Supplied data
——————————
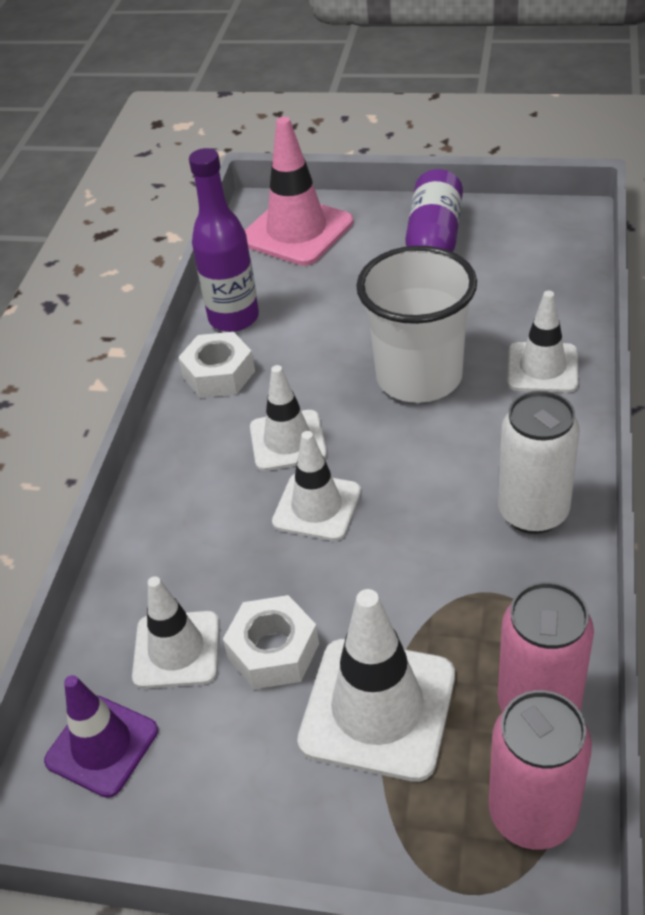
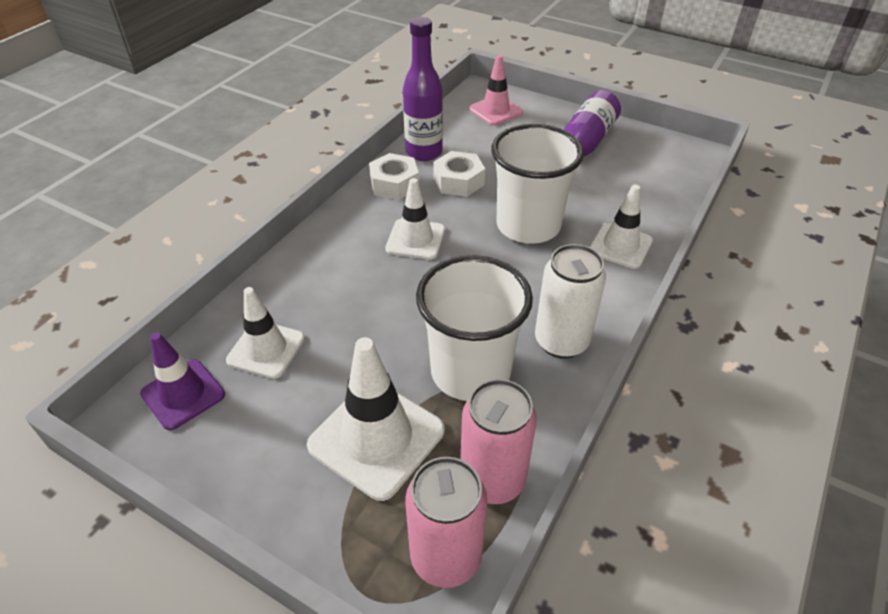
camera: 15 degrees right, 0 degrees up
white nut [223,595,319,689] -> white nut moved to [433,151,485,197]
pink traffic cone [245,117,354,266] -> pink traffic cone [469,55,523,125], size x0.65
white traffic cone [272,431,361,541] -> none
none -> white cup [416,255,533,401]

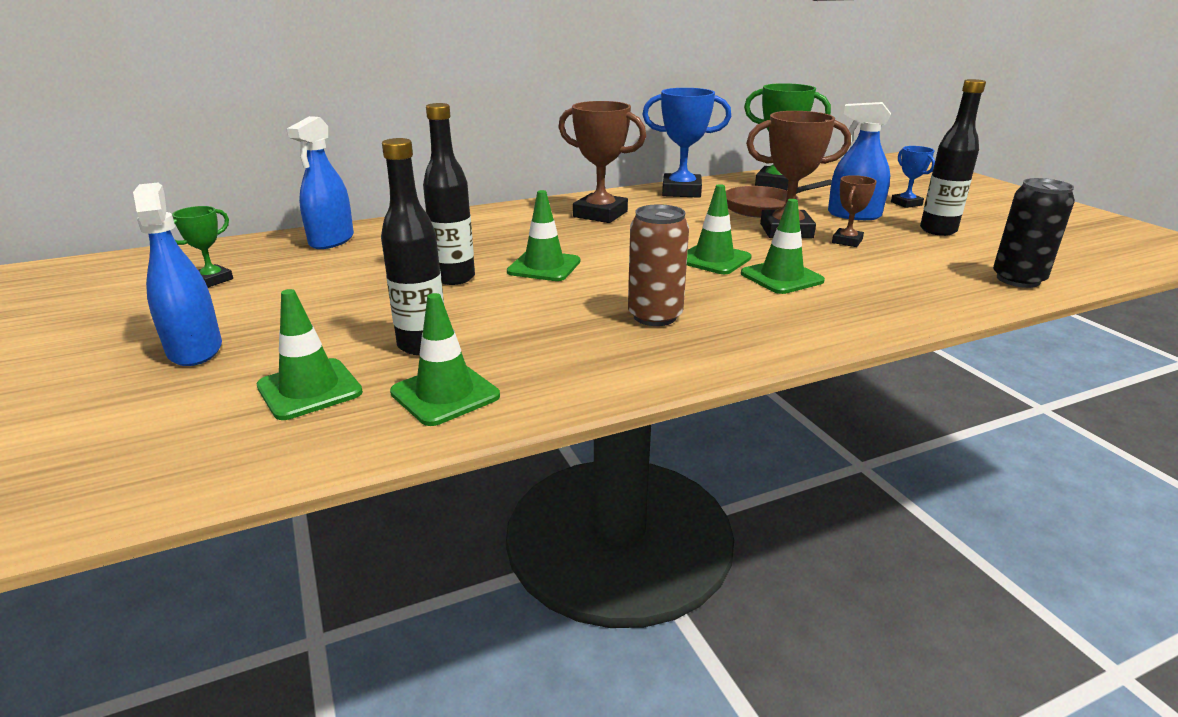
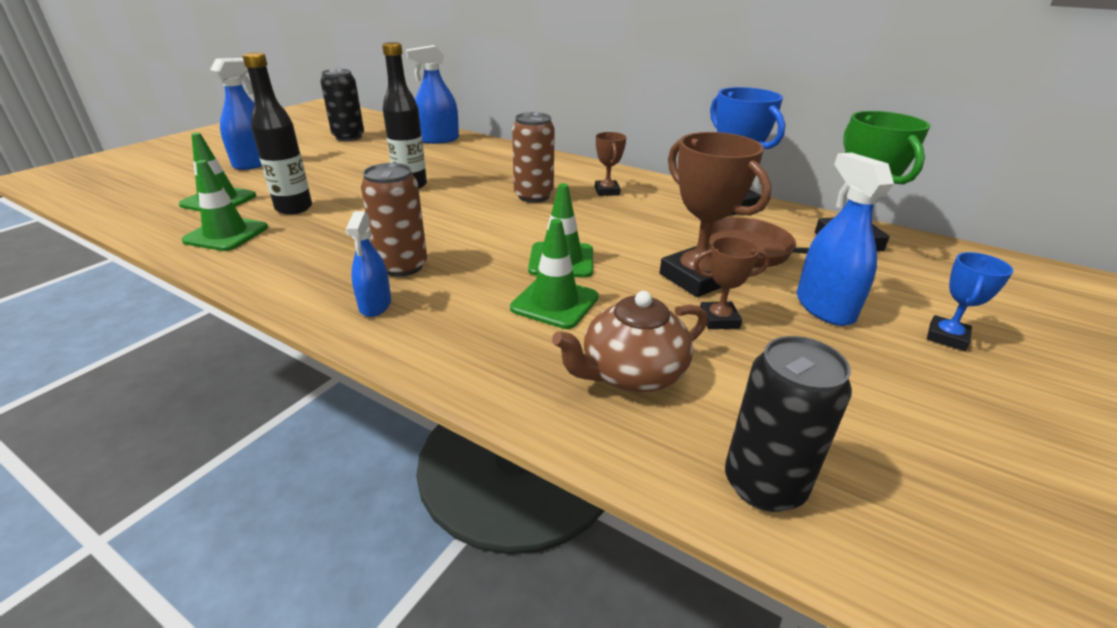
camera: 55 degrees right, 5 degrees up
green trophy [172,206,233,288] -> black can [320,69,364,141]
green traffic cone [507,190,580,281] -> none
brown trophy [558,101,646,223] -> brown trophy [595,132,626,196], size x0.54
black bottle [920,79,986,236] -> none
none -> blue spray bottle [346,211,391,317]
none -> brown can [512,112,555,203]
none -> brown teapot [552,291,708,392]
——————————
Activity
Copy every line of the data that holds the string "white".

Answer box
white nut [223,595,319,689] -> white nut moved to [433,151,485,197]
white traffic cone [272,431,361,541] -> none
none -> white cup [416,255,533,401]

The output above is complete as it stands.